= Work task =
Filter the material, keeping only lines with the word "candle".

= Source data =

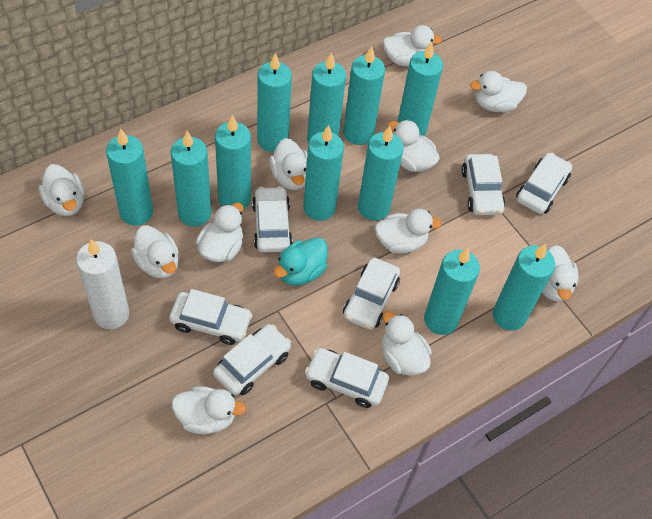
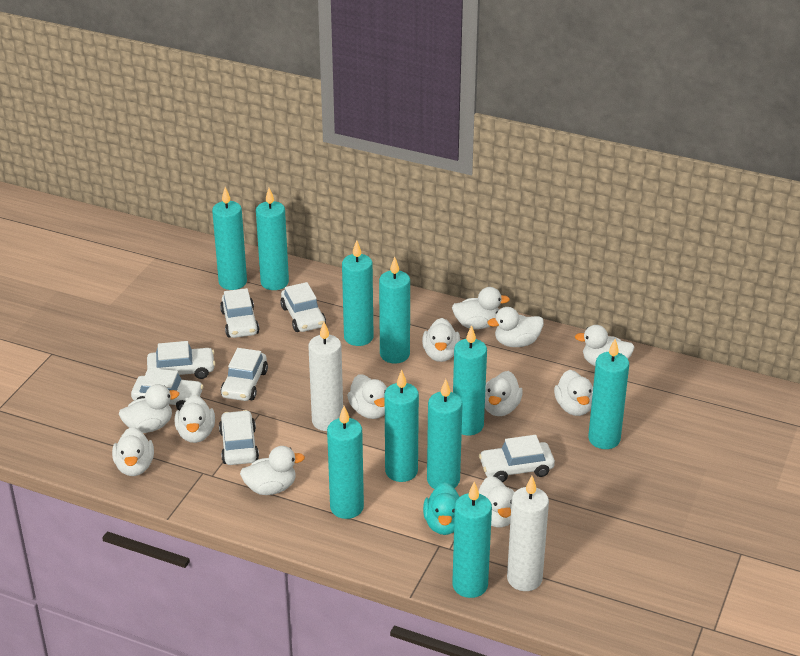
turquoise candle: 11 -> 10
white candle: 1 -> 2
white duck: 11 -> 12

= Solution for this exercise =
turquoise candle: 11 -> 10
white candle: 1 -> 2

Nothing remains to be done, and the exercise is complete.